Please repeat, without alteration, the line containing "R5: 1.5k (N011, U1/Q4) -> 15k (N011, U1/Q4)" and every line that follows it to the end of the entries below, and only those lines.

- LISTED RECORDS
○ ○ ○ ○

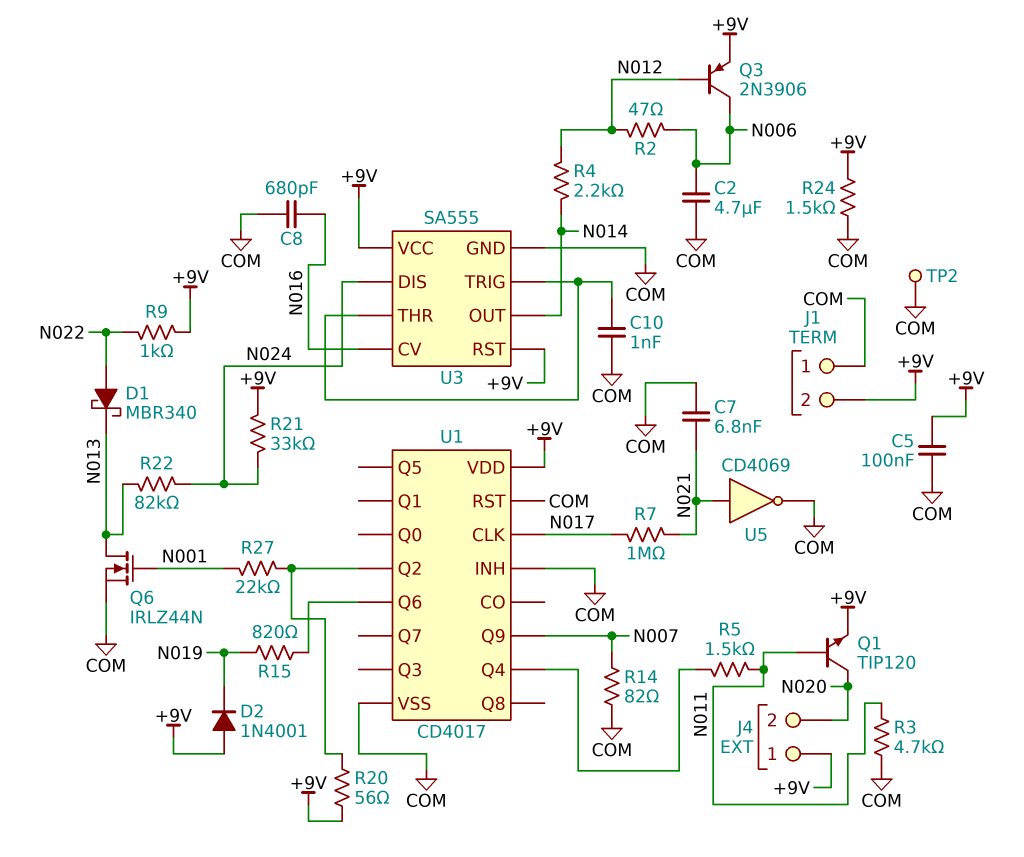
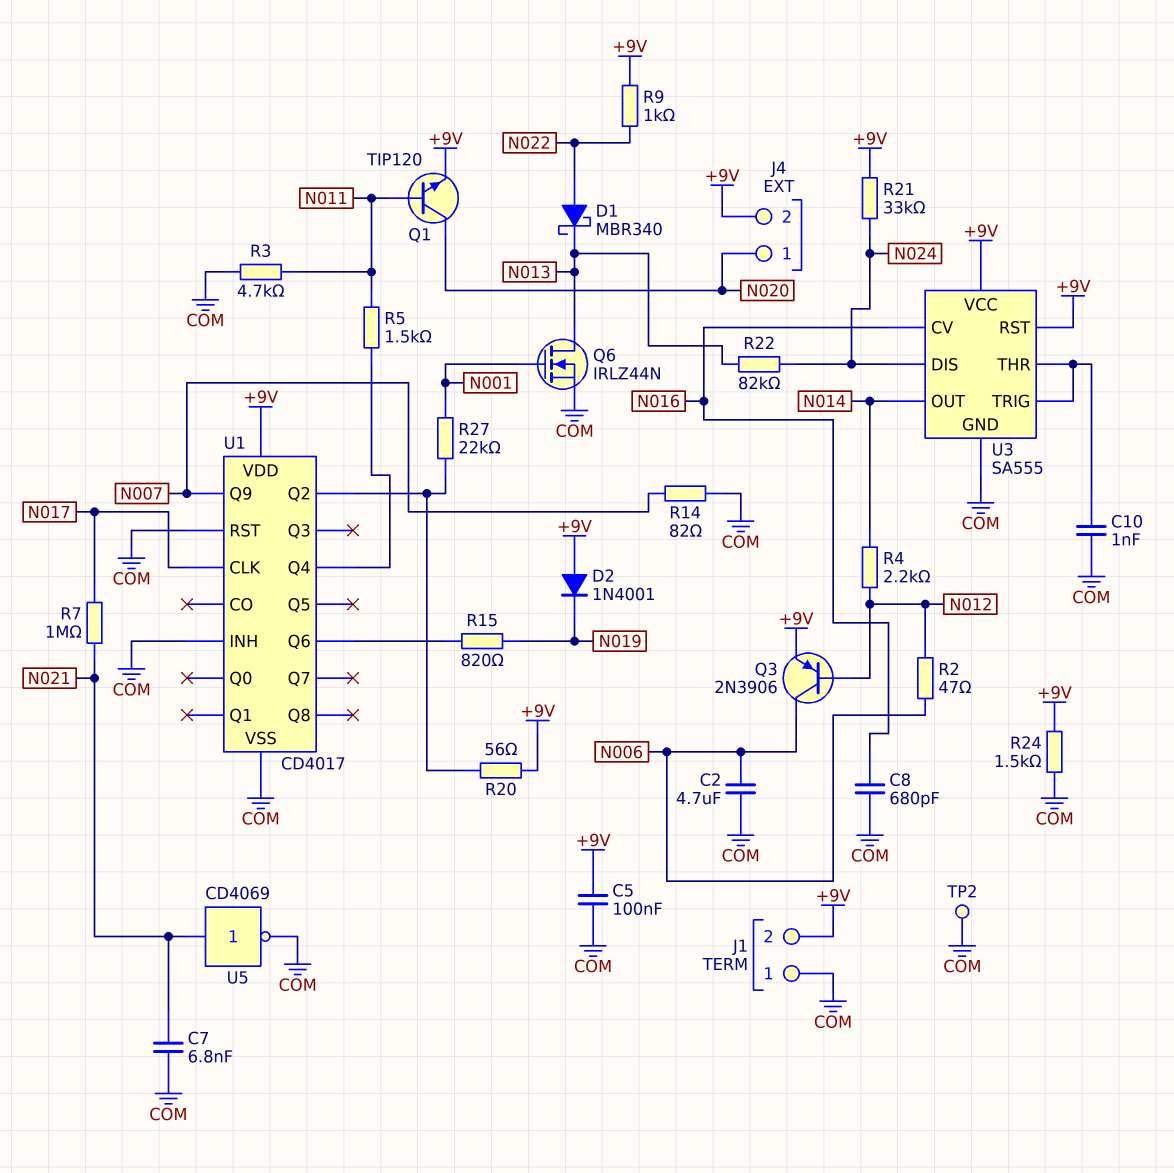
J4 pin 1: +9V -> N020
J4 pin 2: N020 -> +9V

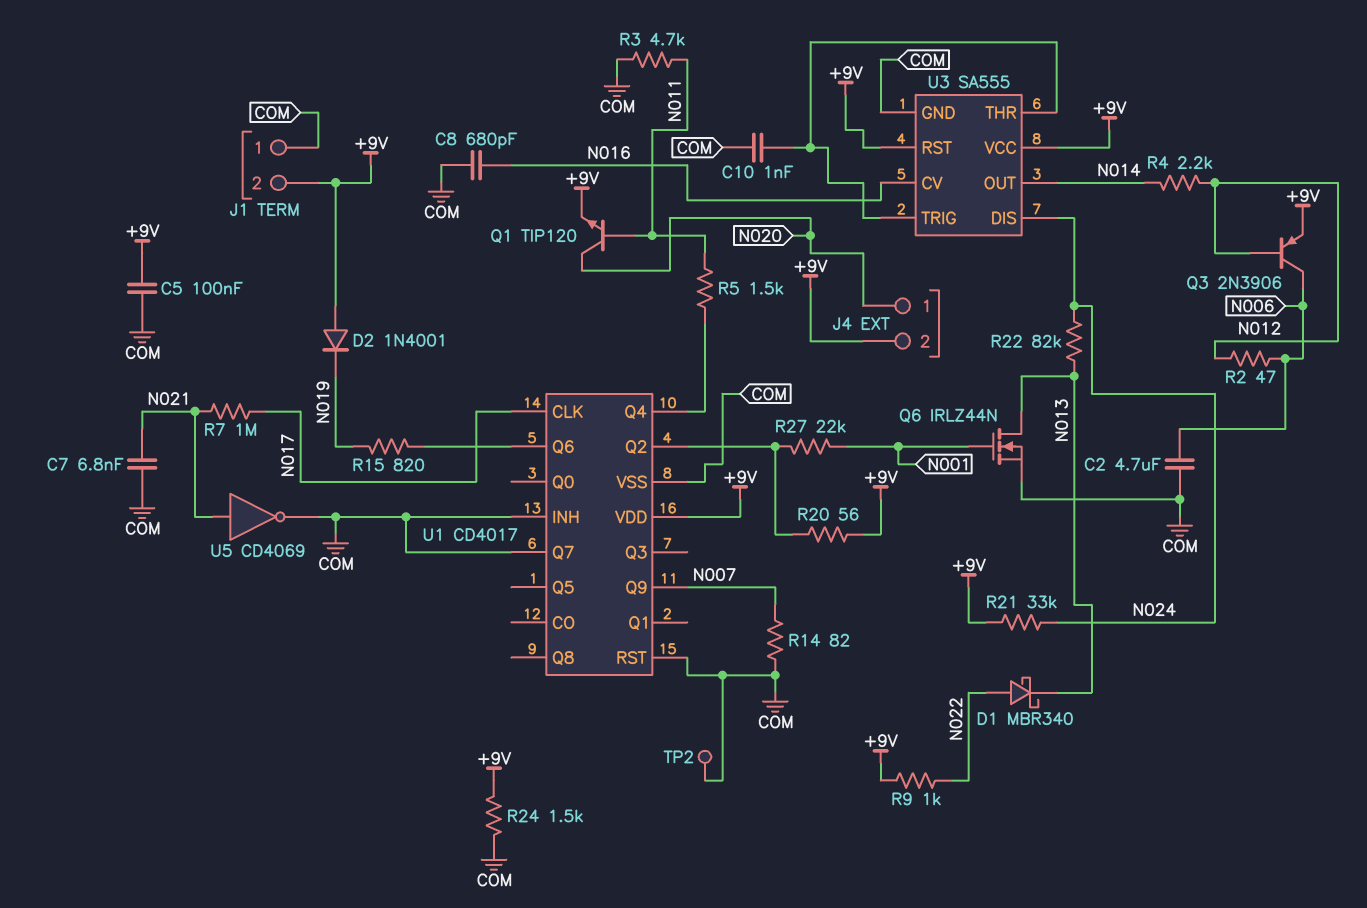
U1 pin Q7: none -> COM

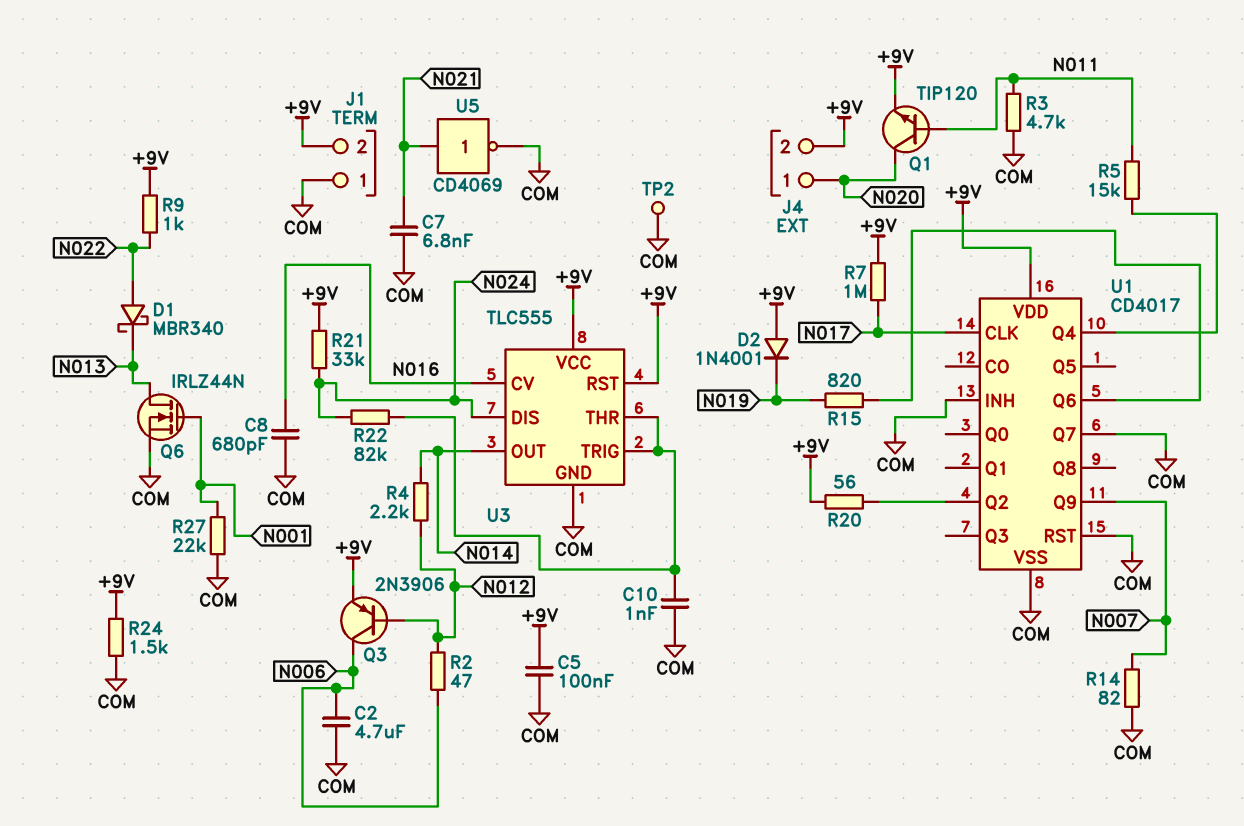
R5: 1.5k (N011, U1/Q4) -> 15k (N011, U1/Q4)
R7: 1M (N017, N021) -> 1M (+9V, N017)
R22: 82k (N013, N024) -> 82k (N024, U3/THR)
R27: 22k (N001, U1/Q2) -> 22k (COM, N001)
U3: SA555 -> TLC555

○ ○ ○ ○

- RESULT
R5: 1.5k (N011, U1/Q4) -> 15k (N011, U1/Q4)
R7: 1M (N017, N021) -> 1M (+9V, N017)
R22: 82k (N013, N024) -> 82k (N024, U3/THR)
R27: 22k (N001, U1/Q2) -> 22k (COM, N001)
U3: SA555 -> TLC555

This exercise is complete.